● Directions
Find the line that contains "new: grey_robazepu 518, 319" in the entries below. Restate it and every line after it, word for word, with no pictures.

● Task inputs
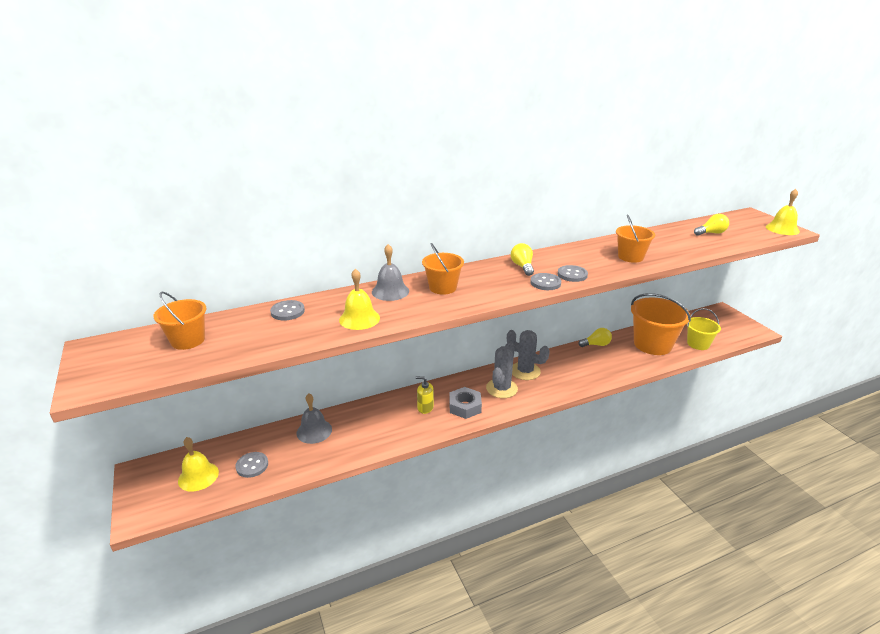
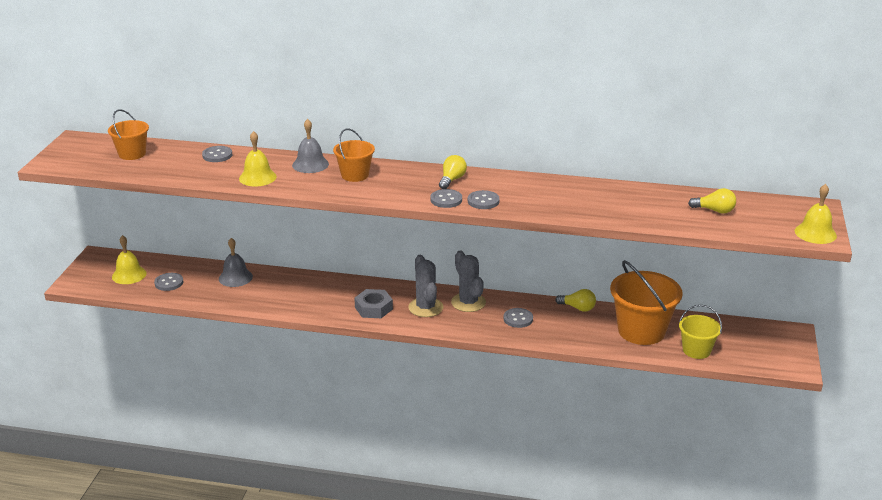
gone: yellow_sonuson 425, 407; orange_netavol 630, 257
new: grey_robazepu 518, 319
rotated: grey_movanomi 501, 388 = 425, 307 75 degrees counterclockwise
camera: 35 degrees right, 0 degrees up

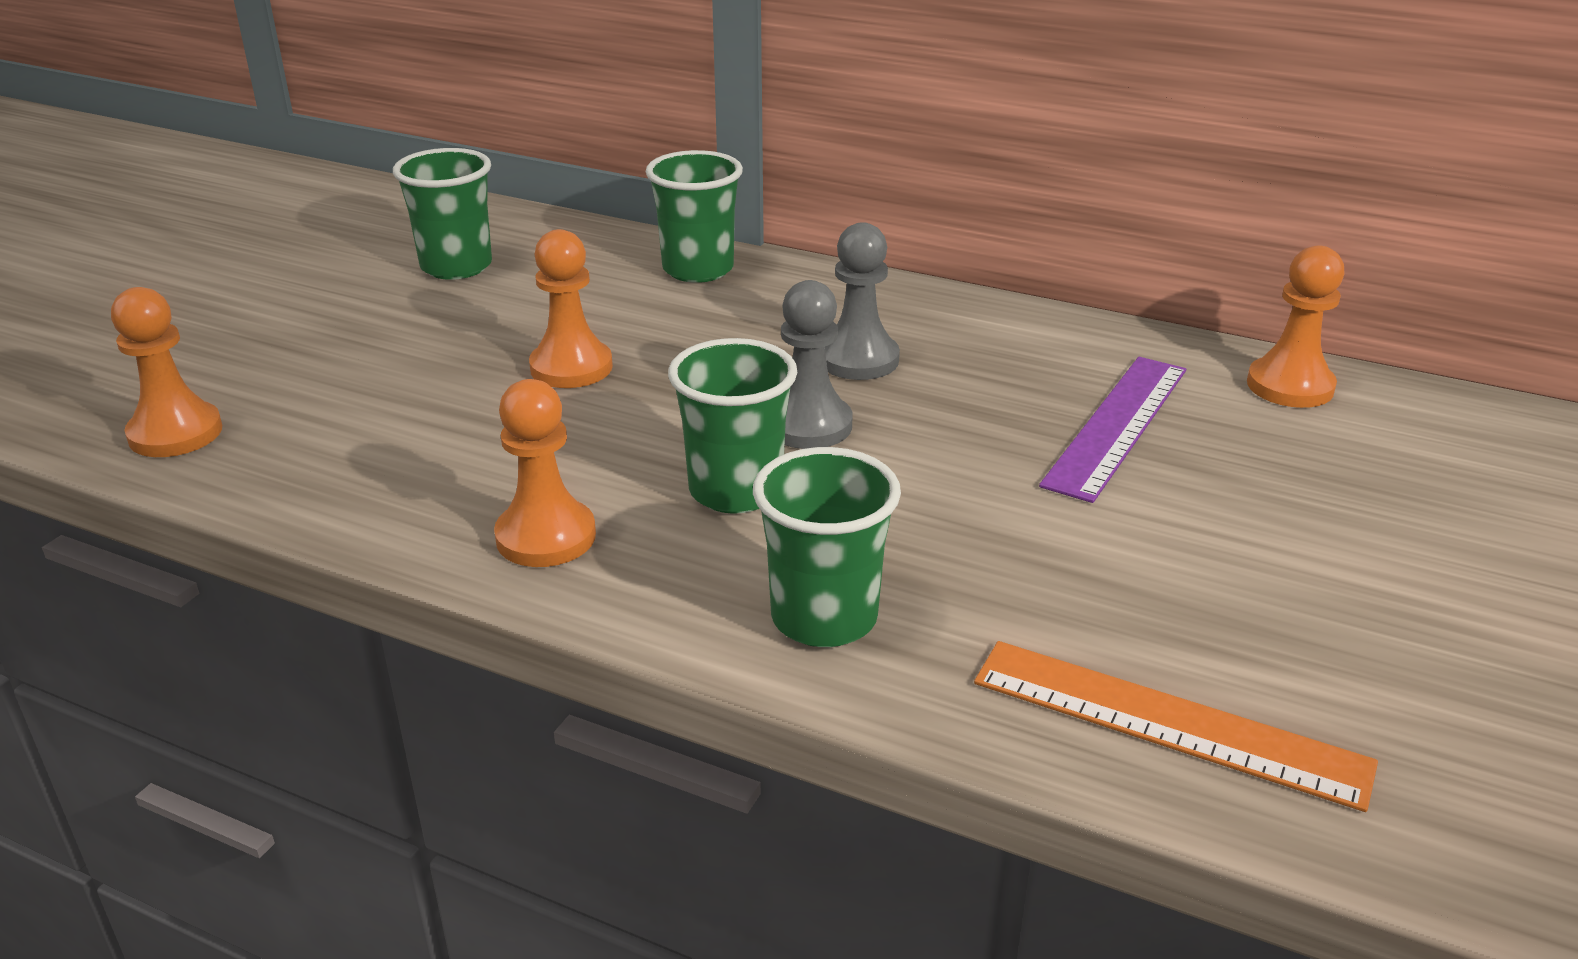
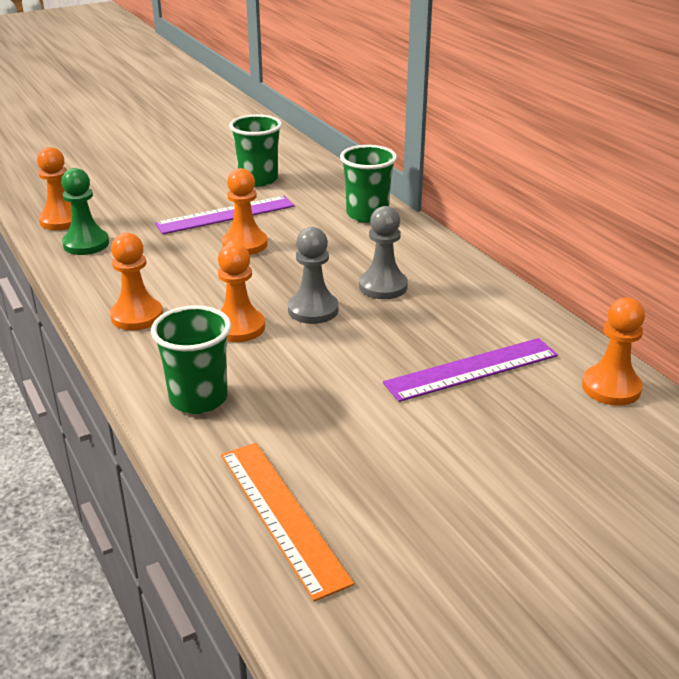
new: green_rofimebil 86, 244; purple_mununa 225, 215
swapped: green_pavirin 735, 491 to orange_rofimebil 239, 327
camera: 35 degrees right, 0 degrees up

● Output of the task
new: grey_robazepu 518, 319
rotated: grey_movanomi 501, 388 = 425, 307 75 degrees counterclockwise
camera: 35 degrees right, 0 degrees up

new: green_rofimebil 86, 244; purple_mununa 225, 215
swapped: green_pavirin 735, 491 to orange_rofimebil 239, 327
camera: 35 degrees right, 0 degrees up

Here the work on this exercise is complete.